* BEGIN Data rows *

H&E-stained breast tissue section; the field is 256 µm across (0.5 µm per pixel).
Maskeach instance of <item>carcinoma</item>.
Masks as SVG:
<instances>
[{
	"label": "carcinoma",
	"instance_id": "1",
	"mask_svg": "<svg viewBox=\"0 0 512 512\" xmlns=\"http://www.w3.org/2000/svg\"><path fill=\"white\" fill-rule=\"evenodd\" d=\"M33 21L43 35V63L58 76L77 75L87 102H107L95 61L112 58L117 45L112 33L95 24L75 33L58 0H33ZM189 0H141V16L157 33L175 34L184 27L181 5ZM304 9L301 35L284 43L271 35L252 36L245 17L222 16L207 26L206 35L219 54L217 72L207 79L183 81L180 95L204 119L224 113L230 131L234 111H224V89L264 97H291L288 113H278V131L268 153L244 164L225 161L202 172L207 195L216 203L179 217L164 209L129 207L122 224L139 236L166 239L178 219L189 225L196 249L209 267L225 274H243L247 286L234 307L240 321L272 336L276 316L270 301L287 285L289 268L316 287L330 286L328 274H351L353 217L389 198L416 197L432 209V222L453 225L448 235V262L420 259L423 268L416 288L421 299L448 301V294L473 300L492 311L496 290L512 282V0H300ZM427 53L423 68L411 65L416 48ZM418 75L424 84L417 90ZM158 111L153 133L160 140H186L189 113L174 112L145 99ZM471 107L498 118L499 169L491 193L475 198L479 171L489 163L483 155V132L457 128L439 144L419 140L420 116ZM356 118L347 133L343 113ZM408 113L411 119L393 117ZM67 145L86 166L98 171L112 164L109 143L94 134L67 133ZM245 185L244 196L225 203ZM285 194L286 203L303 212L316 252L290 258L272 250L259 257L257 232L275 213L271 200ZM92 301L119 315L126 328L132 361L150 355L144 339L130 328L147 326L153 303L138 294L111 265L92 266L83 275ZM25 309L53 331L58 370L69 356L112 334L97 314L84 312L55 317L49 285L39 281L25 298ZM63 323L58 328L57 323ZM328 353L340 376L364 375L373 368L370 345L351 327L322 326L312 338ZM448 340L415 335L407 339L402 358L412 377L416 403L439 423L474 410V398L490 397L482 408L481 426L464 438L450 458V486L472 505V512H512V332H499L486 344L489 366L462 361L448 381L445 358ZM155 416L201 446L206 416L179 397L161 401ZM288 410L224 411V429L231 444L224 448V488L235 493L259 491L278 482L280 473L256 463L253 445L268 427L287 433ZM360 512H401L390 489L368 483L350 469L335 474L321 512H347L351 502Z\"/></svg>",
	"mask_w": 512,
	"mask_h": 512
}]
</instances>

* END Data rows *

What this task involves ▸
Transcribe each entry exactly.

Task solution ▸
H&E-stained breast tissue section; the field is 256 µm across (0.5 µm per pixel).
Maskeach instance of <item>carcinoma</item>.
Masks as SVG:
<instances>
[{
	"label": "carcinoma",
	"instance_id": "1",
	"mask_svg": "<svg viewBox=\"0 0 512 512\" xmlns=\"http://www.w3.org/2000/svg\"><path fill=\"white\" fill-rule=\"evenodd\" d=\"M33 21L43 35V63L58 76L77 75L87 102H107L95 61L112 58L117 45L112 33L95 24L75 33L58 0H33ZM189 0H141V16L157 33L175 34L184 27L181 5ZM304 9L301 35L284 43L271 35L252 36L245 17L222 16L207 26L206 35L219 54L217 72L207 79L183 81L180 95L204 119L224 113L230 131L234 111H224V89L264 97H291L288 113H278V131L268 153L244 164L225 161L202 172L207 195L216 203L179 217L164 209L129 207L122 224L139 236L166 239L178 219L189 225L196 249L209 267L225 274H243L247 286L234 307L240 321L272 336L276 316L270 301L287 285L289 268L316 287L330 286L328 274H351L353 217L389 198L416 197L432 209V222L453 225L448 235V262L420 259L423 268L416 288L421 299L448 301V294L473 300L492 311L496 290L512 282V0H300ZM427 53L423 68L411 65L416 48ZM418 75L424 84L417 90ZM158 111L153 133L160 140H186L189 113L174 112L145 99ZM471 107L498 118L499 169L491 193L475 198L479 171L489 163L483 155V132L457 128L439 144L419 140L420 116ZM356 118L347 133L343 113ZM408 113L411 119L393 117ZM67 145L86 166L98 171L112 164L109 143L94 134L67 133ZM245 185L244 196L225 203ZM285 194L286 203L303 212L316 252L290 258L272 250L259 257L257 232L275 213L271 200ZM92 301L119 315L126 328L132 361L150 355L144 339L130 328L147 326L153 303L138 294L111 265L92 266L83 275ZM25 309L53 331L58 370L69 356L112 334L97 314L84 312L55 317L49 285L39 281L25 298ZM63 323L58 328L57 323ZM328 353L340 376L364 375L373 368L370 345L351 327L322 326L312 338ZM448 340L415 335L407 339L402 358L412 377L416 403L439 423L474 410V398L490 397L482 408L481 426L464 438L450 458V486L472 505V512H512V332H499L486 344L489 366L462 361L448 381L445 358ZM155 416L201 446L206 416L179 397L161 401ZM288 410L224 411V429L231 444L224 448V488L235 493L259 491L278 482L280 473L256 463L253 445L268 427L287 433ZM360 512H401L390 489L368 483L350 469L335 474L321 512H347L351 502Z\"/></svg>",
	"mask_w": 512,
	"mask_h": 512
}]
</instances>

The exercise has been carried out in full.